Listed records START
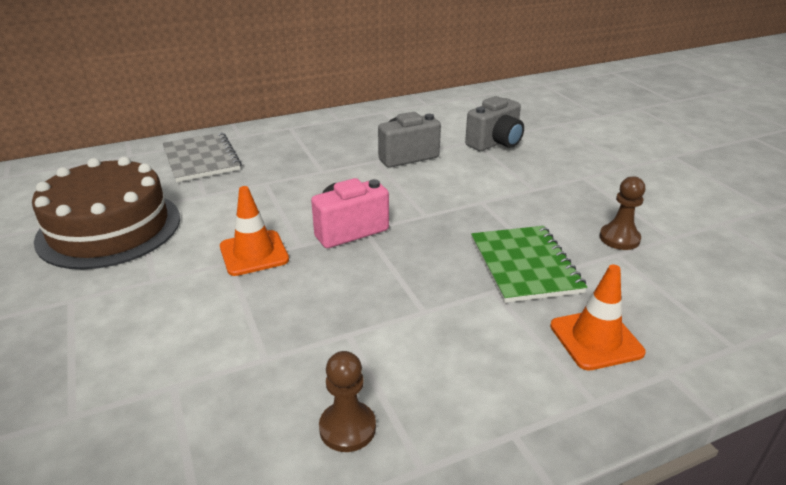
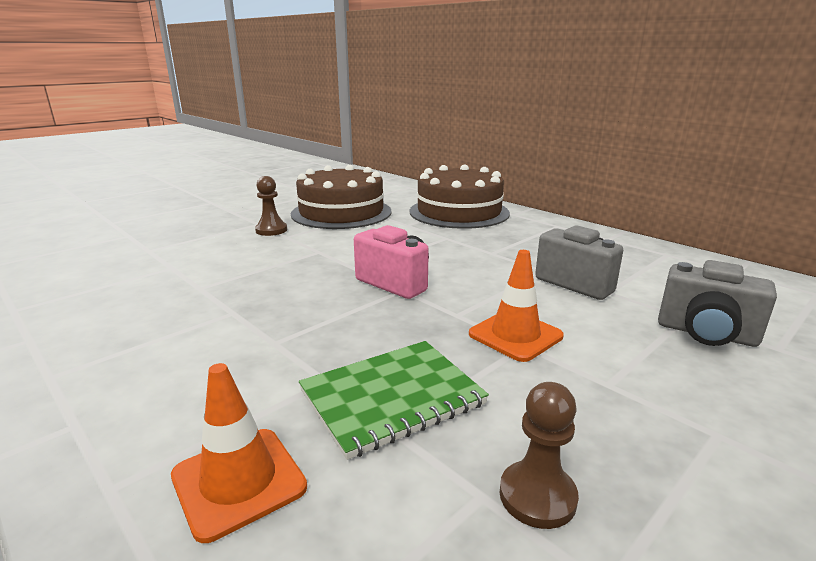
camera: 70 degrees right, 10 degrees down
(201, 159) = (459, 212): grey notebook -> brown cake
(254, 253) = (335, 256): orange traffic cone -> orange traffic cone (515, 335)
(347, 428) = (111, 334): brown pawn -> brown pawn (271, 230)

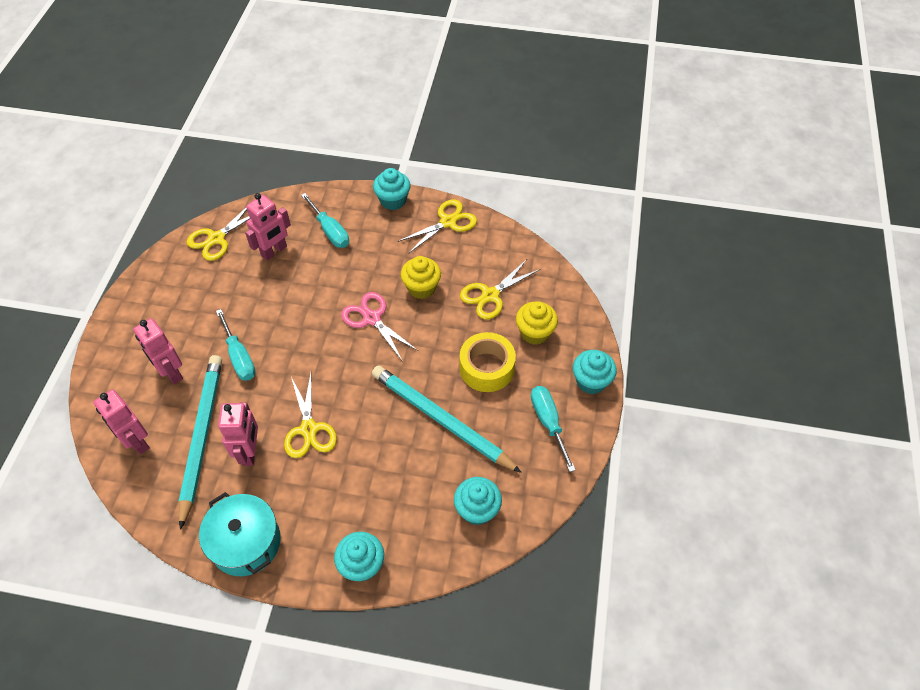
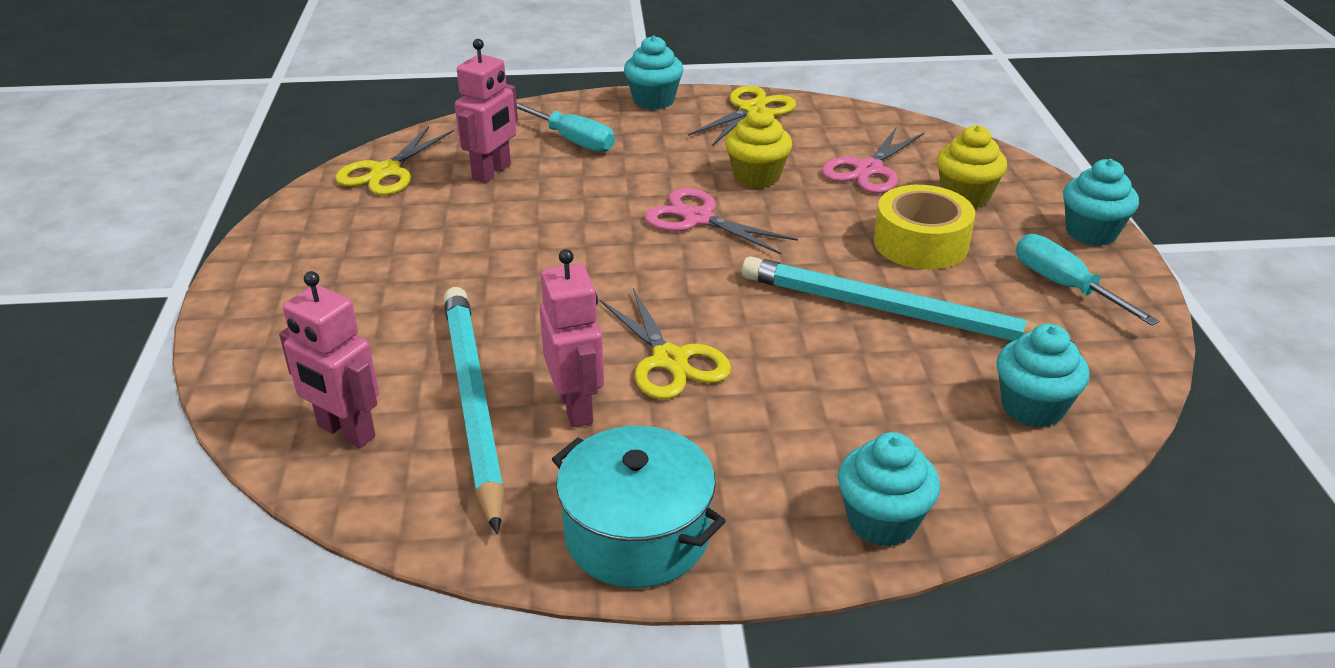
camera: 15 degrees left, 20 degrees down
(171, 372) = (375, 332): pink robot -> none
(239, 357) = (493, 294): turquoise screwdriver -> none
(490, 295) = (868, 170): yellow scissors -> pink scissors

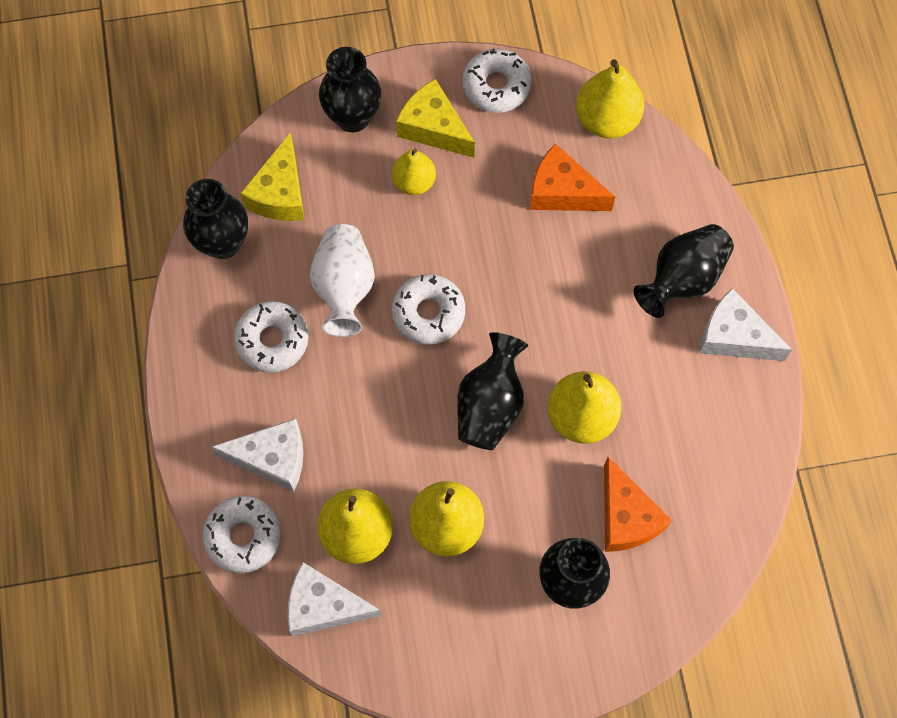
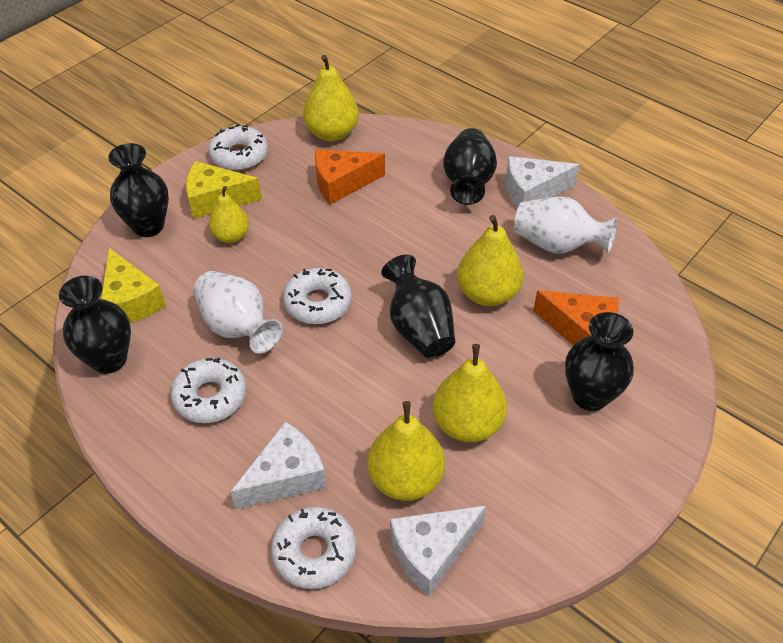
camera: 40 degrees left, 20 degrees down
(696, 414) = (557, 245): none -> white vase

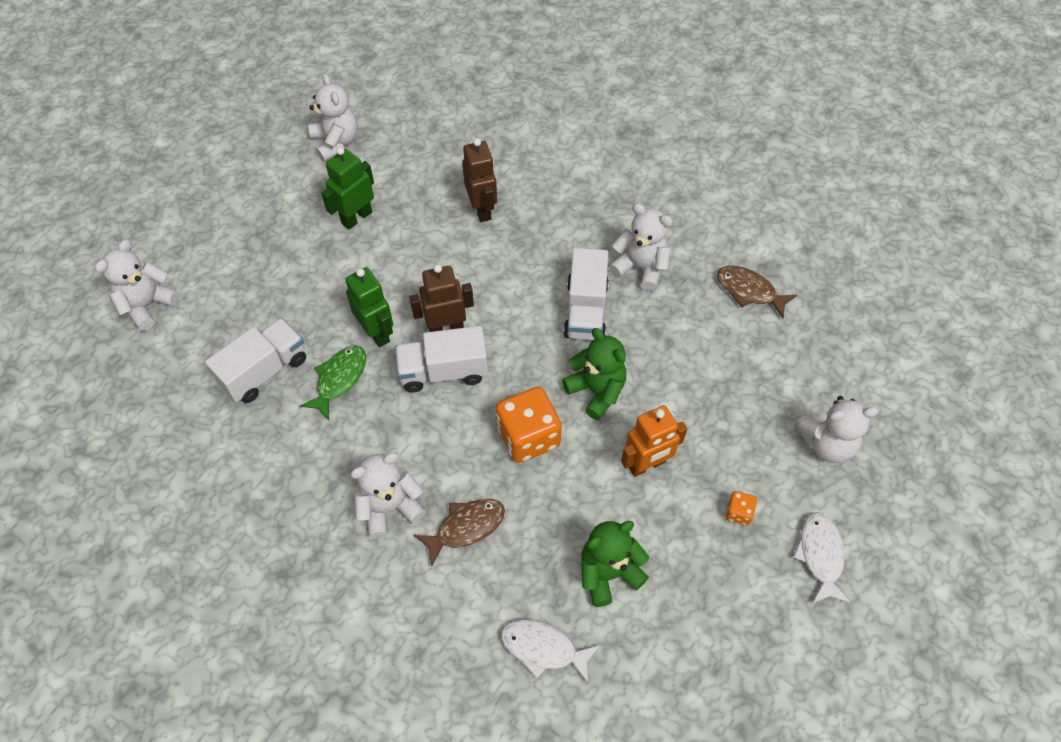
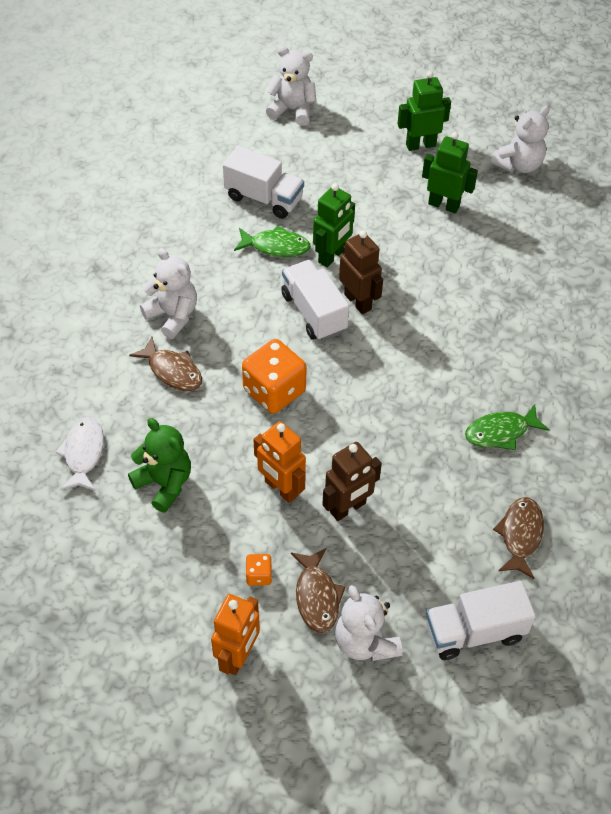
camera: 70 degrees right, 5 degrees down
(266, 209) = (420, 145): none -> green robot
(482, 209) = (502, 289): brown robot -> brown robot (348, 508)
(586, 310) = (428, 400): white truck -> white truck (474, 632)
(596, 391) = (342, 430): green teddy bear -> none
(640, 267) = (500, 432): white teddy bear -> green fish
(772, 469) = (317, 596): none -> brown fish
(820, 555) = (238, 656): white fish -> orange robot

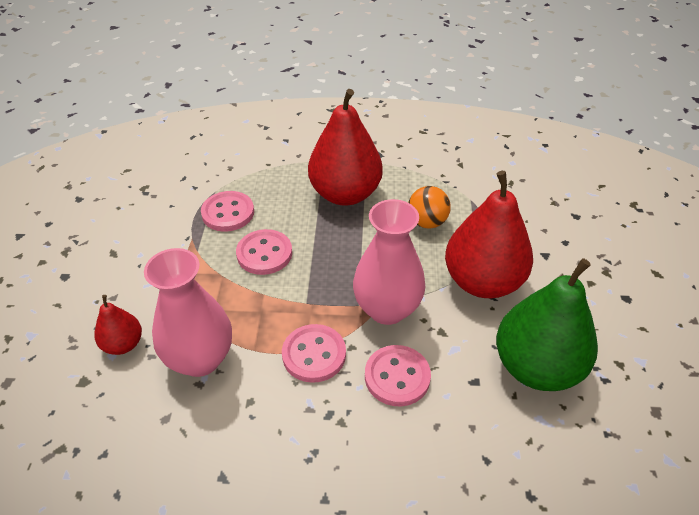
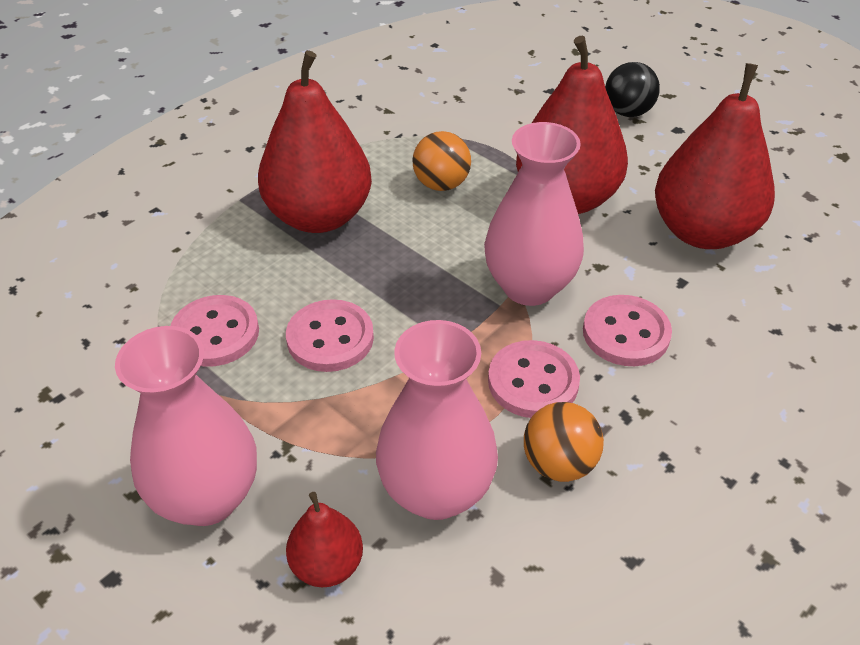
camera: 50 degrees left, 0 degrees up
(129, 276) = (207, 497): none -> pink vase
(264, 402) = (559, 463): none -> orange ball
(536, 367) = (702, 232): green pear -> red pear
(607, 263) = (627, 112): none -> black ball

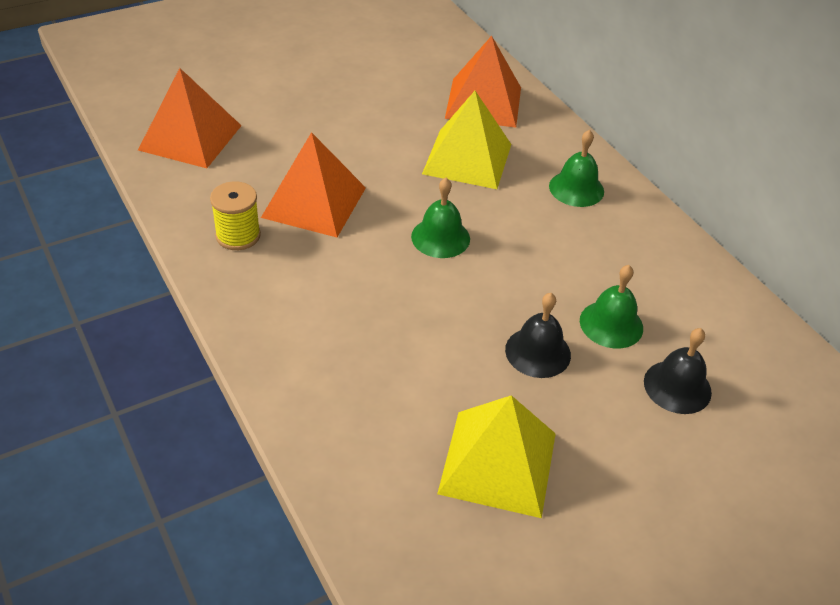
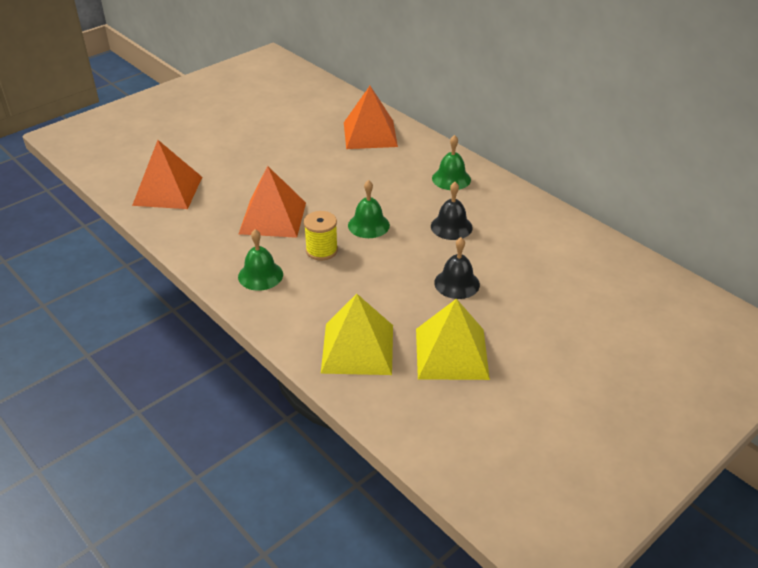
camera: 10 degrees left, 5 degrees down
(238, 235) = (226, 248): yellow spool -> yellow spool (321, 250)
(467, 158) = (370, 172): yellow pyramid -> yellow pyramid (357, 348)
(611, 324) = (500, 258): green bell -> green bell (260, 275)
(677, 386) = (553, 287): black bell -> black bell (451, 227)

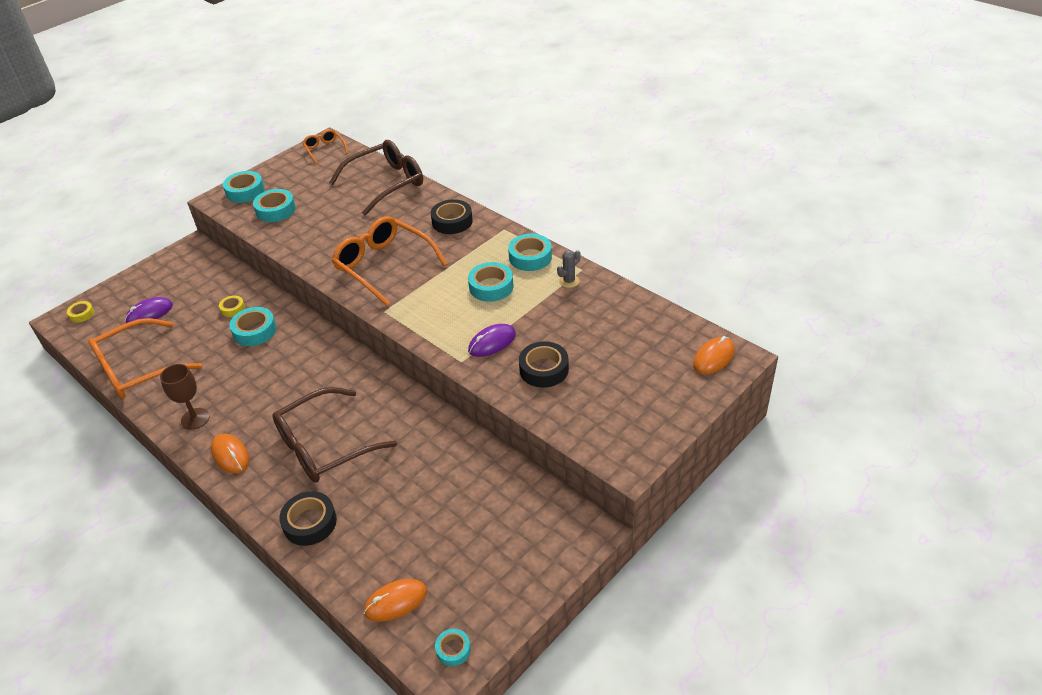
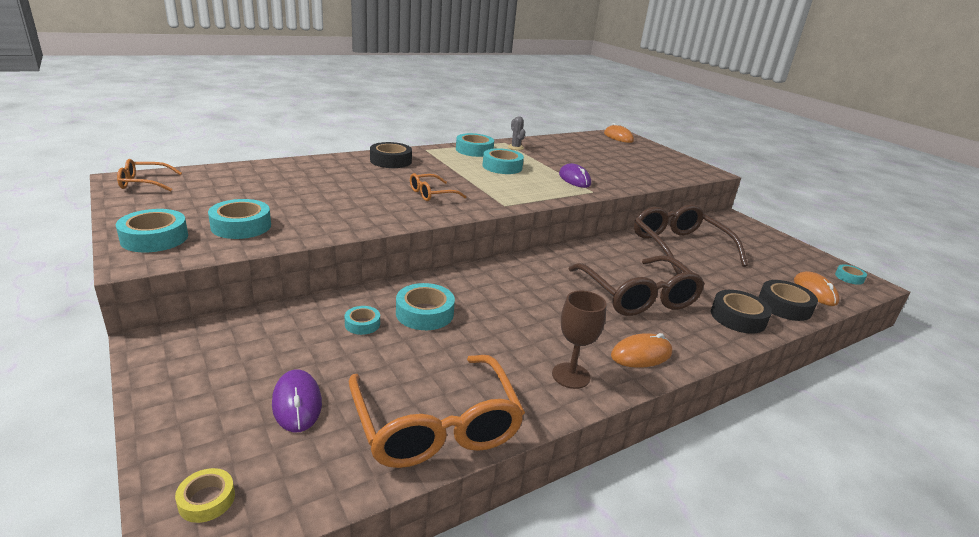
camera: 80 degrees left, 15 degrees down
(233, 309) = (362, 324): yellow tape -> turquoise tape
(384, 266) = (432, 194): orange glasses -> orange glasses, size x0.50
(385, 183) = (280, 170): brown glasses -> brown glasses (680, 247)
(544, 369) = (613, 172): black tape -> black tape (784, 306)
Listed records END
Give the lines exactly, from the first line of the entries to the line with "(696, 414) = (557, 245): none -> white vase", both ends included. Skip the pictures.

camera: 70 degrees right, 10 degrees down
(201, 159) = (459, 212): grey notebook -> brown cake
(254, 253) = (335, 256): orange traffic cone -> orange traffic cone (515, 335)
(347, 428) = (111, 334): brown pawn -> brown pawn (271, 230)

camera: 15 degrees left, 20 degrees down
(171, 372) = (375, 332): pink robot -> none
(239, 357) = (493, 294): turquoise screwdriver -> none
(490, 295) = (868, 170): yellow scissors -> pink scissors

camera: 40 degrees left, 20 degrees down
(696, 414) = (557, 245): none -> white vase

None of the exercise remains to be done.